Task prompt — Return every line below as is, leaving out the pictures.

Scene edit records:
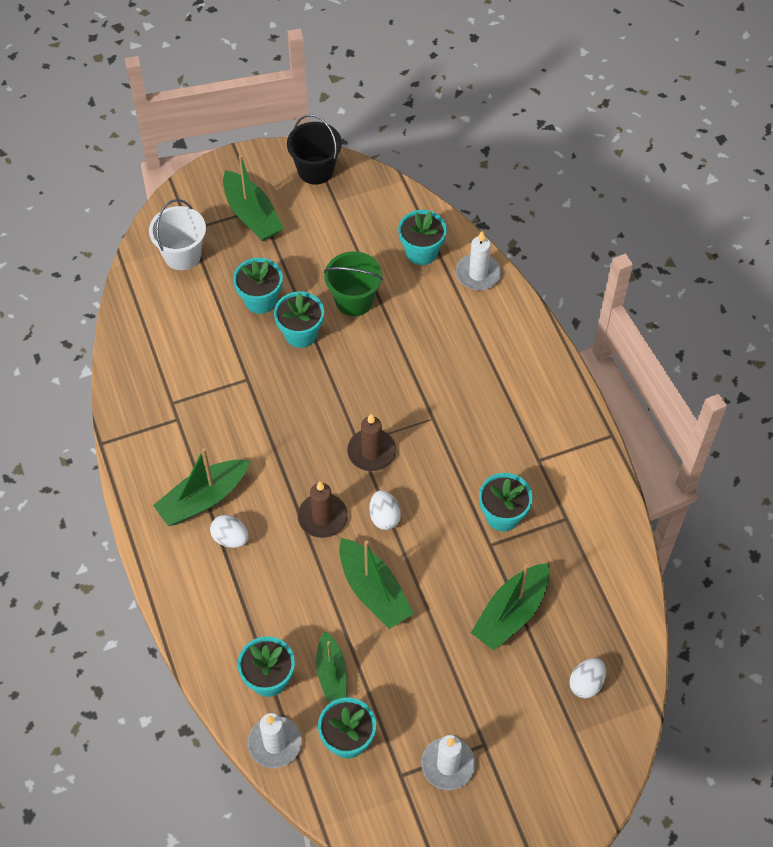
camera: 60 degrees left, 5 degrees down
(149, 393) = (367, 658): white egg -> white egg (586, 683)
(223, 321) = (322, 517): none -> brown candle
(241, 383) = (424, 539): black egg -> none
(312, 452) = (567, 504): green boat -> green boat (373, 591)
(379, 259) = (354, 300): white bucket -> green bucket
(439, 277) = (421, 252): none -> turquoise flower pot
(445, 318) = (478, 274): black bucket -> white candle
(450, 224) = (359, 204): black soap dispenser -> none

Response area —
camera: 60 degrees left, 5 degrees down
(149, 393) = (367, 658): white egg -> white egg (586, 683)
(223, 321) = (322, 517): none -> brown candle
(241, 383) = (424, 539): black egg -> none
(312, 452) = (567, 504): green boat -> green boat (373, 591)
(379, 259) = (354, 300): white bucket -> green bucket
(439, 277) = (421, 252): none -> turquoise flower pot
(445, 318) = (478, 274): black bucket -> white candle
(450, 224) = (359, 204): black soap dispenser -> none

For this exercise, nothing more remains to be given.